What to work on → If pictures are present, leave them out, and copy the data word for word.

Supplied records →
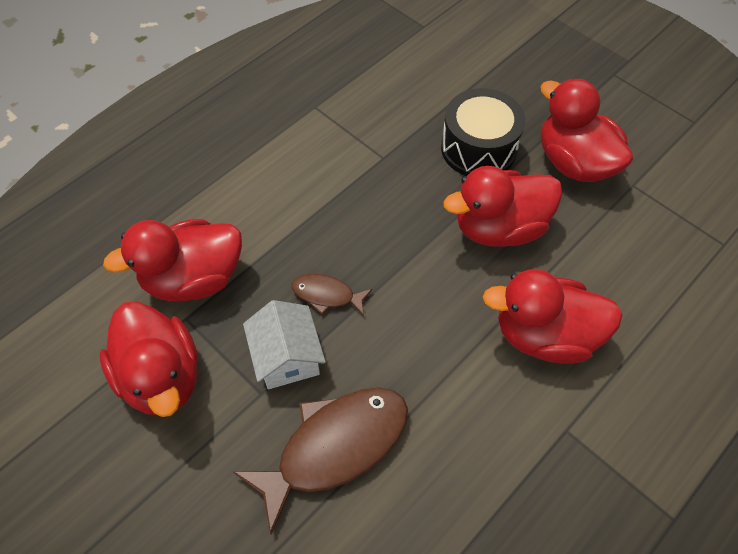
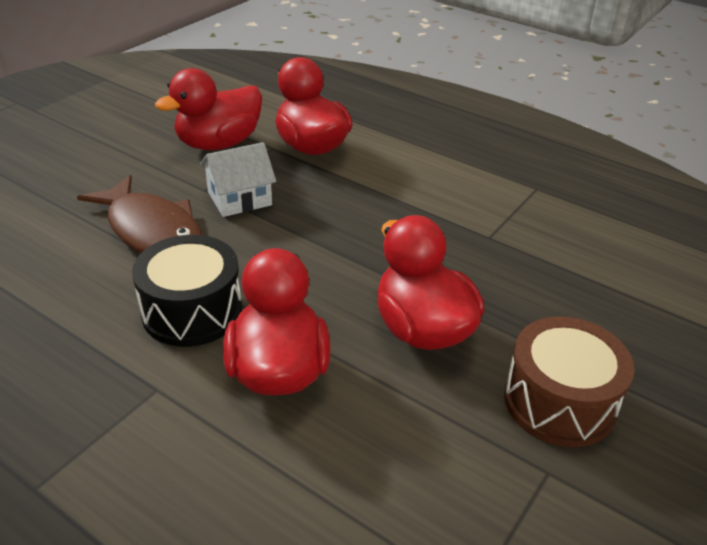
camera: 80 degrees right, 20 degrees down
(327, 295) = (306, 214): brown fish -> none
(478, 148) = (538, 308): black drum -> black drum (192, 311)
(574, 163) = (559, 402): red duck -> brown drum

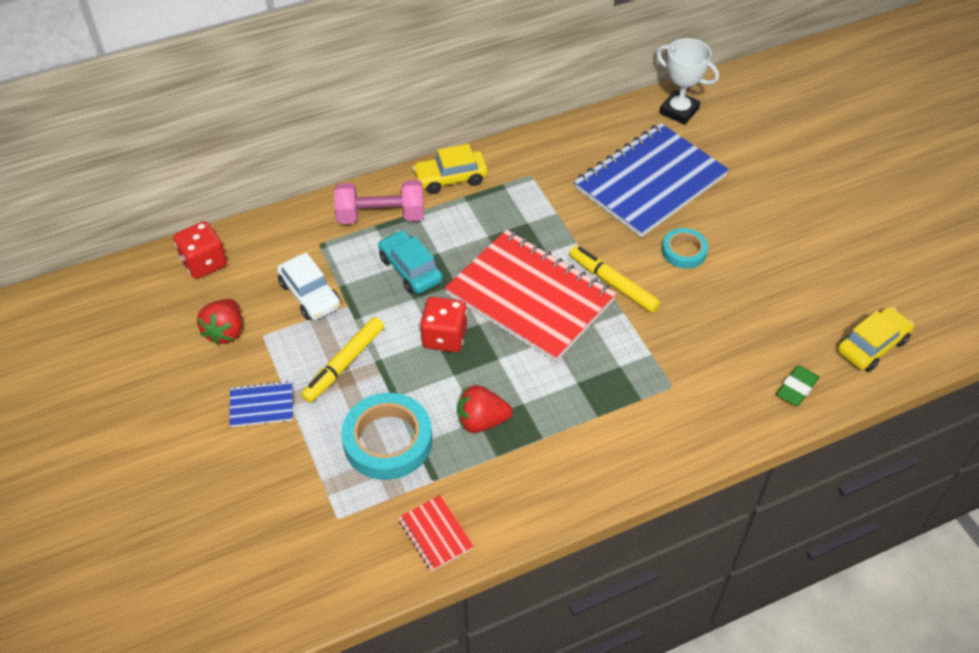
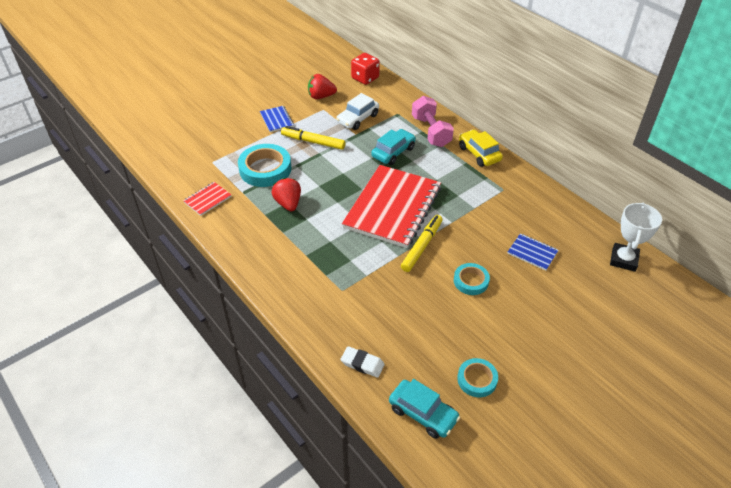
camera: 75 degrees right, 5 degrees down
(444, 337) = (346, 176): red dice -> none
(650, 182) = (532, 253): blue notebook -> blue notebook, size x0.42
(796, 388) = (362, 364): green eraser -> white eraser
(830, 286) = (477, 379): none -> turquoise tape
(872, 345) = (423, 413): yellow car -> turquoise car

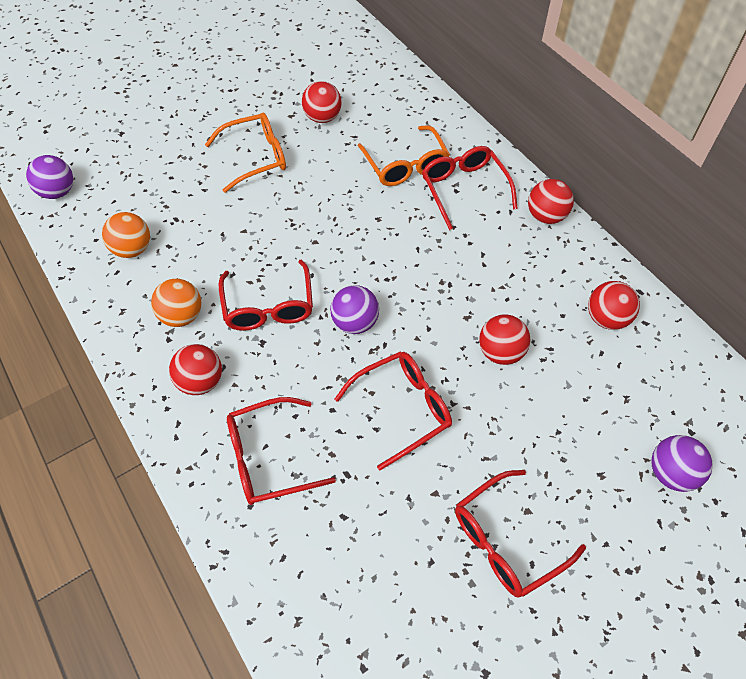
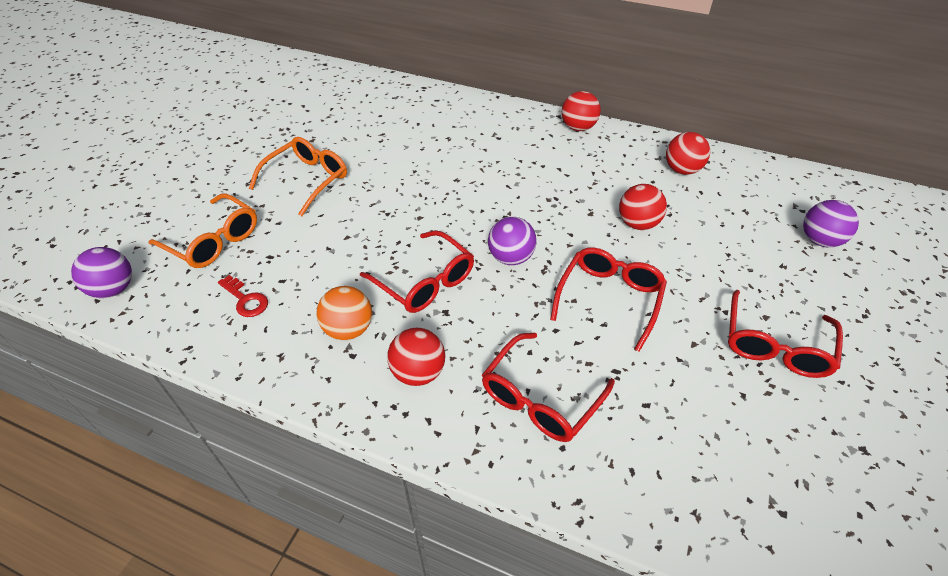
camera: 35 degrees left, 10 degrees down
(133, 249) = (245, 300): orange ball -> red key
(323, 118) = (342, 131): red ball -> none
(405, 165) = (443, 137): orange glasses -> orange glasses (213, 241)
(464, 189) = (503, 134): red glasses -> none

Answer to this problem →
camera: 80 degrees right, 20 degrees down
(327, 295) = (306, 214): brown fish -> none
(478, 148) = (538, 308): black drum -> black drum (192, 311)
(574, 163) = (559, 402): red duck -> brown drum

camera: 75 degrees right, 5 degrees down
(444, 337) = (346, 176): red dice -> none
(650, 182) = (532, 253): blue notebook -> blue notebook, size x0.42
(796, 388) = (362, 364): green eraser -> white eraser
(830, 286) = (477, 379): none -> turquoise tape
(872, 345) = (423, 413): yellow car -> turquoise car

camera: 35 degrees left, 10 degrees down
(133, 249) = (245, 300): orange ball -> red key
(323, 118) = (342, 131): red ball -> none
(405, 165) = (443, 137): orange glasses -> orange glasses (213, 241)
(464, 189) = (503, 134): red glasses -> none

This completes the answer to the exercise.